# What you are asked to do
Only one stretch of the data is wanted: the line containing "RGB2 pin B: A8 -> B8", the line containing "KEYS1 pin COM: GND -> 5V", and every line between them, copied exactly.

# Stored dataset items
##############################
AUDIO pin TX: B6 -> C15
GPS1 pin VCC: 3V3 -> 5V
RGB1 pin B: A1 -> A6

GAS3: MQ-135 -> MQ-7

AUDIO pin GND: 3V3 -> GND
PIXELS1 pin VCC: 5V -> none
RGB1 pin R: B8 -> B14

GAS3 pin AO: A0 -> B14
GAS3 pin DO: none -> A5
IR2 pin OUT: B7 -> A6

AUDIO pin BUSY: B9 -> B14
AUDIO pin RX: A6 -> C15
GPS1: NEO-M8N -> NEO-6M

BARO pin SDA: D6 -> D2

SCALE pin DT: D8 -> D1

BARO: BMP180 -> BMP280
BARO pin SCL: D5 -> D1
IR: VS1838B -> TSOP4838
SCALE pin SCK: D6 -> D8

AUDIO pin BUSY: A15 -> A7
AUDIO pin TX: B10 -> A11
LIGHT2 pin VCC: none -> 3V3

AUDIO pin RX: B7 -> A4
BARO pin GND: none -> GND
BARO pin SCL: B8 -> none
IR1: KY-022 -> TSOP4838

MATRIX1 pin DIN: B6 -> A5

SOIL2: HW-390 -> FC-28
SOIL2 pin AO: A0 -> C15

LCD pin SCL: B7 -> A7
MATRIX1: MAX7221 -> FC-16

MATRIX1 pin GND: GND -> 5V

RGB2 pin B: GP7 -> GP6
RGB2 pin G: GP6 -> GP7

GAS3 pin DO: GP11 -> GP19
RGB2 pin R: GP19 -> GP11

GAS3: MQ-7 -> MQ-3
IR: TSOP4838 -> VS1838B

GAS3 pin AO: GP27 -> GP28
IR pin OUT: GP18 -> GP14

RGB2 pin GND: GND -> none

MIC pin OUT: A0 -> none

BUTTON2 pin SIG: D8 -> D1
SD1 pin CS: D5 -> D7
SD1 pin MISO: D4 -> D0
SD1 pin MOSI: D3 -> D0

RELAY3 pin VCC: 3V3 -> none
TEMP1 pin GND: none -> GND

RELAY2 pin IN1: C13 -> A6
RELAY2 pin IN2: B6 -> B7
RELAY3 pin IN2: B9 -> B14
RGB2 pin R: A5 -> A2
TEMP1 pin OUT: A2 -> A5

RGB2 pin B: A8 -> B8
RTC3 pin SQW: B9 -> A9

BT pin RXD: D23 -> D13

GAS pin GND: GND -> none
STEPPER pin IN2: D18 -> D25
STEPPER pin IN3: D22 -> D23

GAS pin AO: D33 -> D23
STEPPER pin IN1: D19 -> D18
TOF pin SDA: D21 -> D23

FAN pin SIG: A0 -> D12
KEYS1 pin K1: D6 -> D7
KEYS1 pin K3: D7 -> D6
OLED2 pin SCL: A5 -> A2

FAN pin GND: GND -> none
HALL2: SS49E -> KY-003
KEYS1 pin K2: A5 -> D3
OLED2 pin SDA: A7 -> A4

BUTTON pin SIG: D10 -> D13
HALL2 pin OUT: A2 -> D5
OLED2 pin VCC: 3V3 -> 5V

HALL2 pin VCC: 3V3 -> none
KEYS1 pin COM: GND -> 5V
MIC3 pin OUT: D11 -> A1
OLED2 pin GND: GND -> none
##############################
# Solution
RGB2 pin B: A8 -> B8
RTC3 pin SQW: B9 -> A9

BT pin RXD: D23 -> D13

GAS pin GND: GND -> none
STEPPER pin IN2: D18 -> D25
STEPPER pin IN3: D22 -> D23

GAS pin AO: D33 -> D23
STEPPER pin IN1: D19 -> D18
TOF pin SDA: D21 -> D23

FAN pin SIG: A0 -> D12
KEYS1 pin K1: D6 -> D7
KEYS1 pin K3: D7 -> D6
OLED2 pin SCL: A5 -> A2

FAN pin GND: GND -> none
HALL2: SS49E -> KY-003
KEYS1 pin K2: A5 -> D3
OLED2 pin SDA: A7 -> A4

BUTTON pin SIG: D10 -> D13
HALL2 pin OUT: A2 -> D5
OLED2 pin VCC: 3V3 -> 5V

HALL2 pin VCC: 3V3 -> none
KEYS1 pin COM: GND -> 5V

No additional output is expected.